= What needs to be done =
Every record should be restated exactly, with no images included.

= Items from a data source =
* * * * * * *

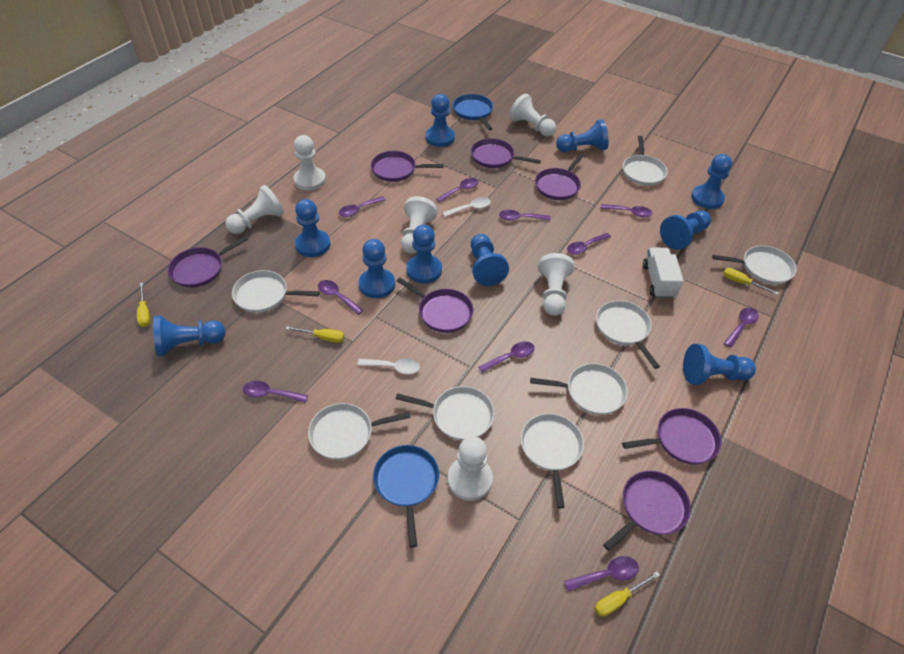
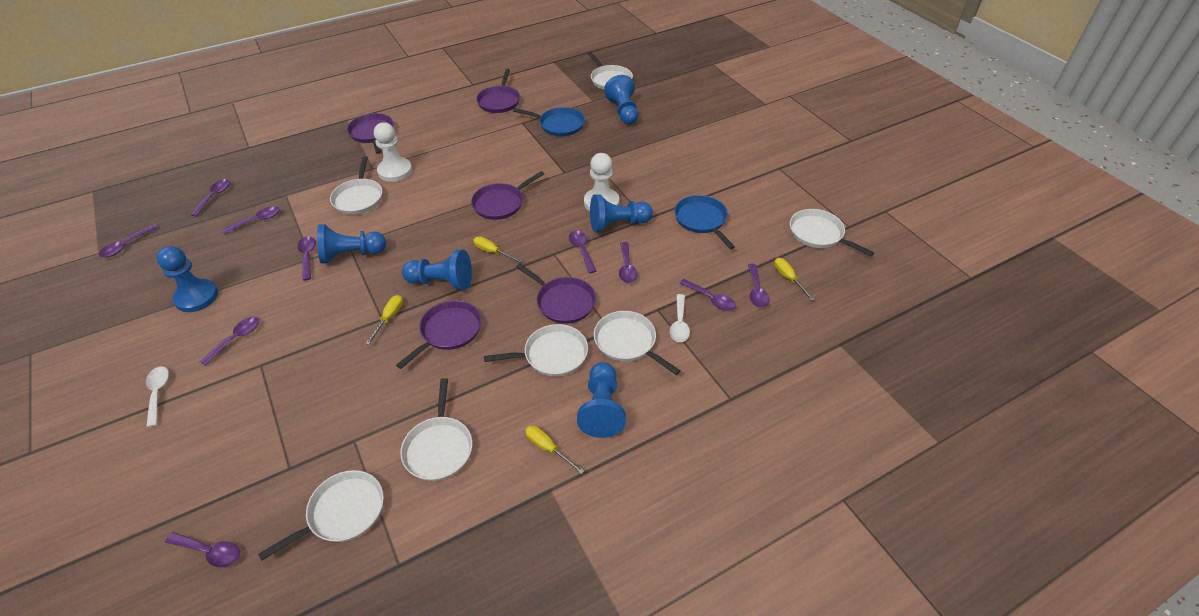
blue pawn: 10 -> 6
purple pan: 7 -> 5
white pan: 8 -> 7
white pawn: 6 -> 2
white truck: 1 -> 0

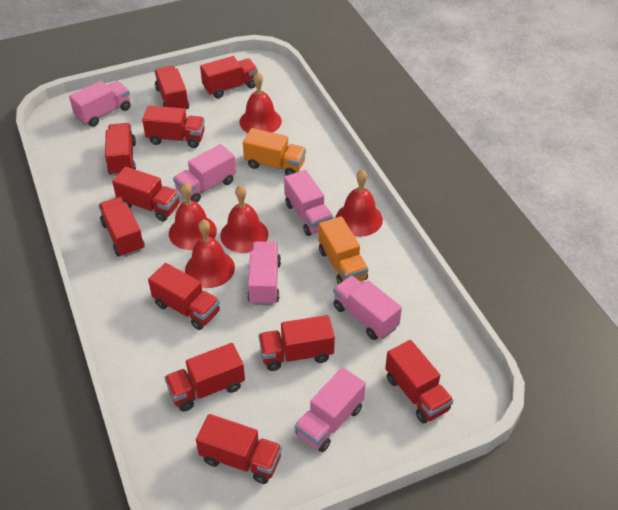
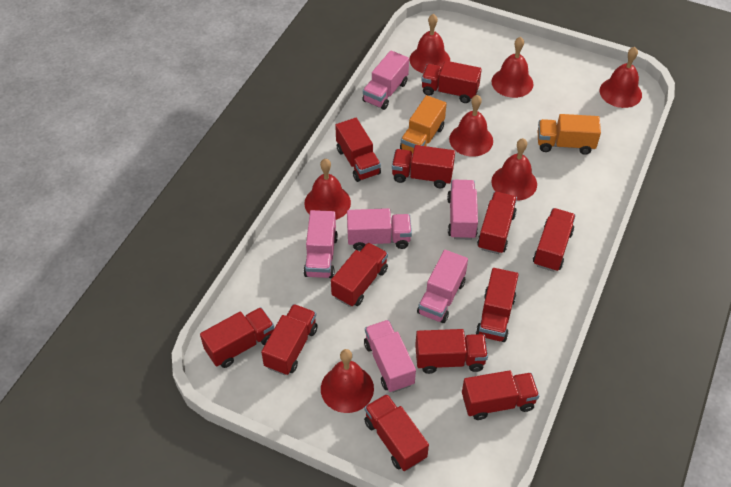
red bell: 5 -> 7
red truck: 11 -> 12

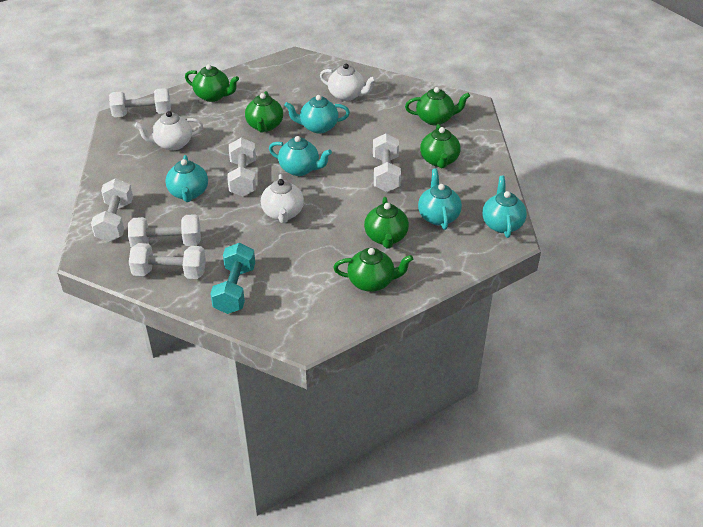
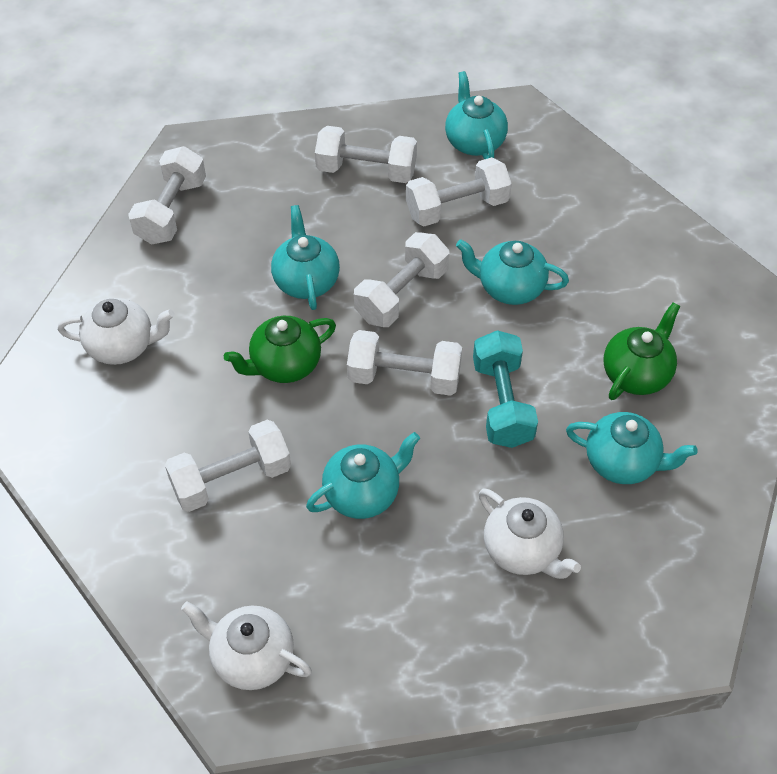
green teapot: 6 -> 2

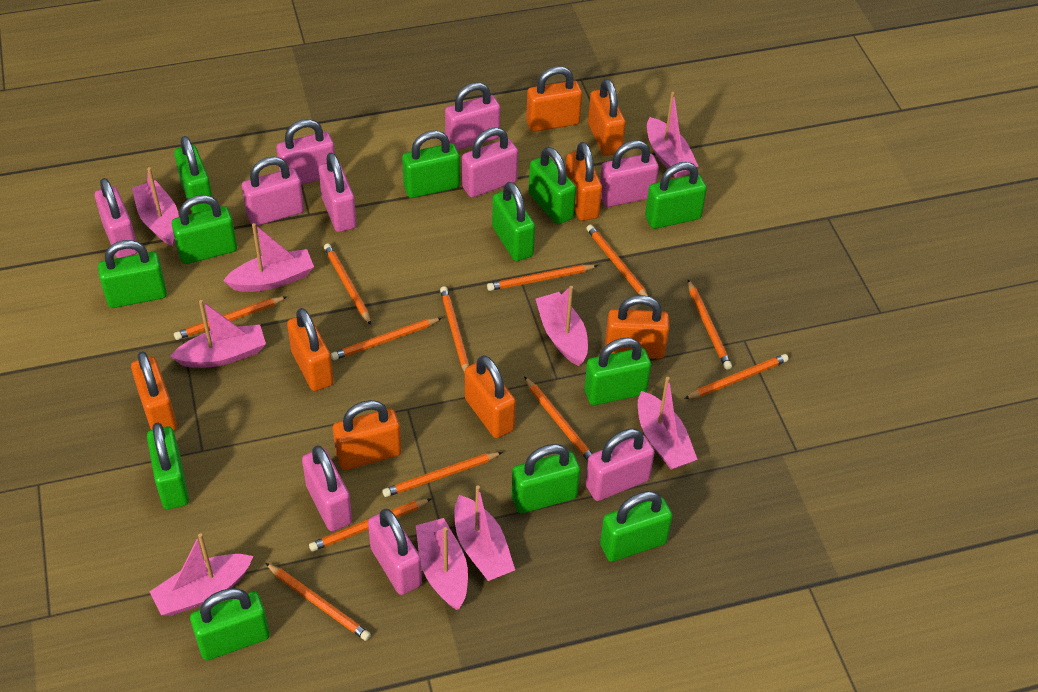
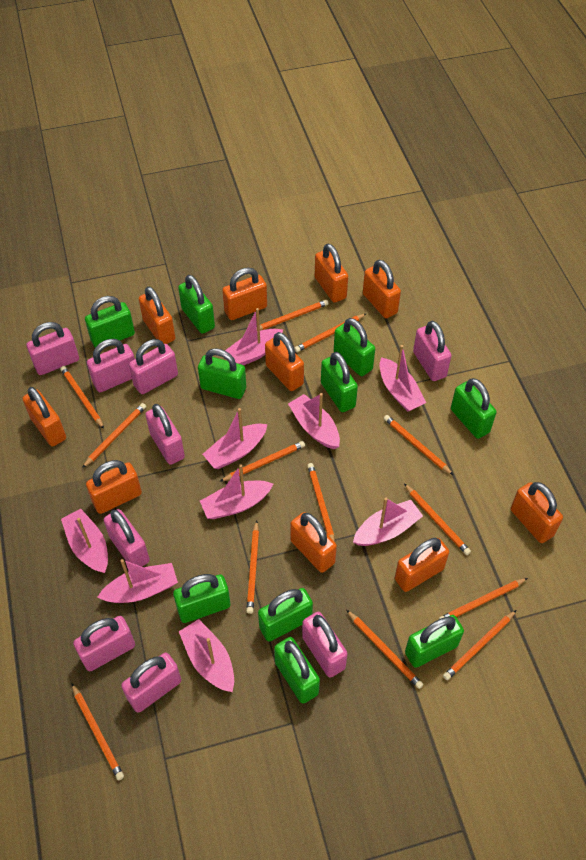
green padlock: 12 -> 10
orange padlock: 8 -> 10
orange pencil: 12 -> 13
pink padlock: 10 -> 9

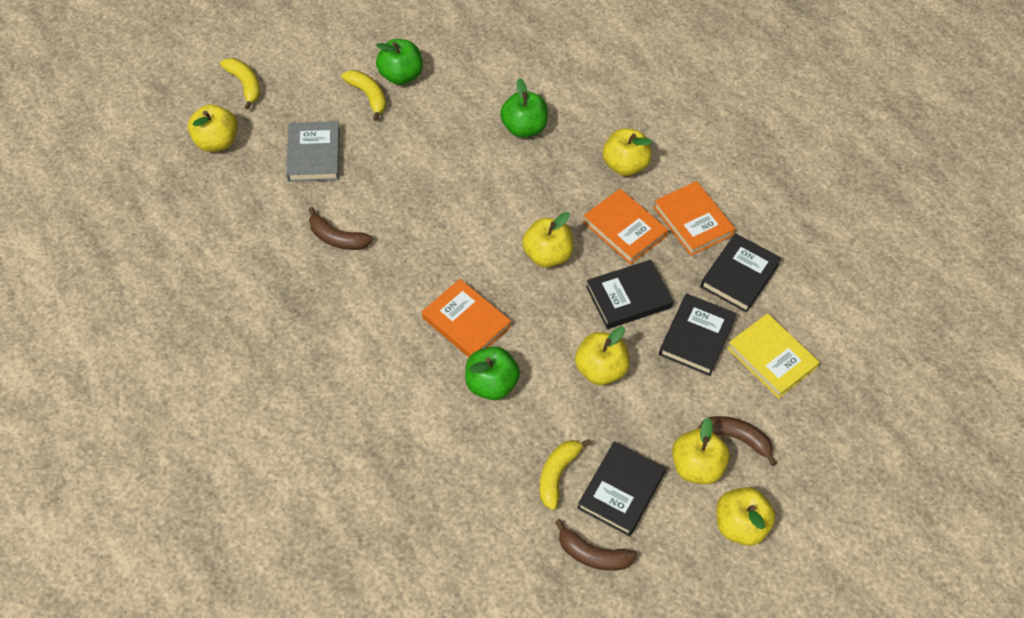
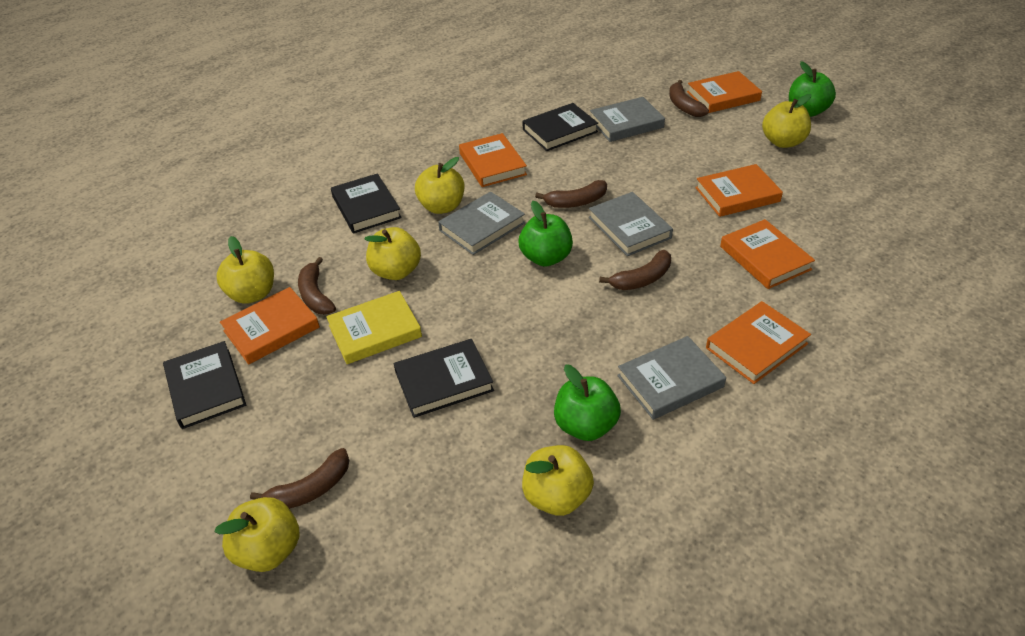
brown banana: 3 -> 5
grey book: 1 -> 4
orange book: 3 -> 6
yellow banana: 3 -> 0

* * * * * * *

= Solution to this exercise =
blue pawn: 10 -> 6
purple pan: 7 -> 5
white pan: 8 -> 7
white pawn: 6 -> 2
white truck: 1 -> 0

red bell: 5 -> 7
red truck: 11 -> 12

green teapot: 6 -> 2

green padlock: 12 -> 10
orange padlock: 8 -> 10
orange pencil: 12 -> 13
pink padlock: 10 -> 9

brown banana: 3 -> 5
grey book: 1 -> 4
orange book: 3 -> 6
yellow banana: 3 -> 0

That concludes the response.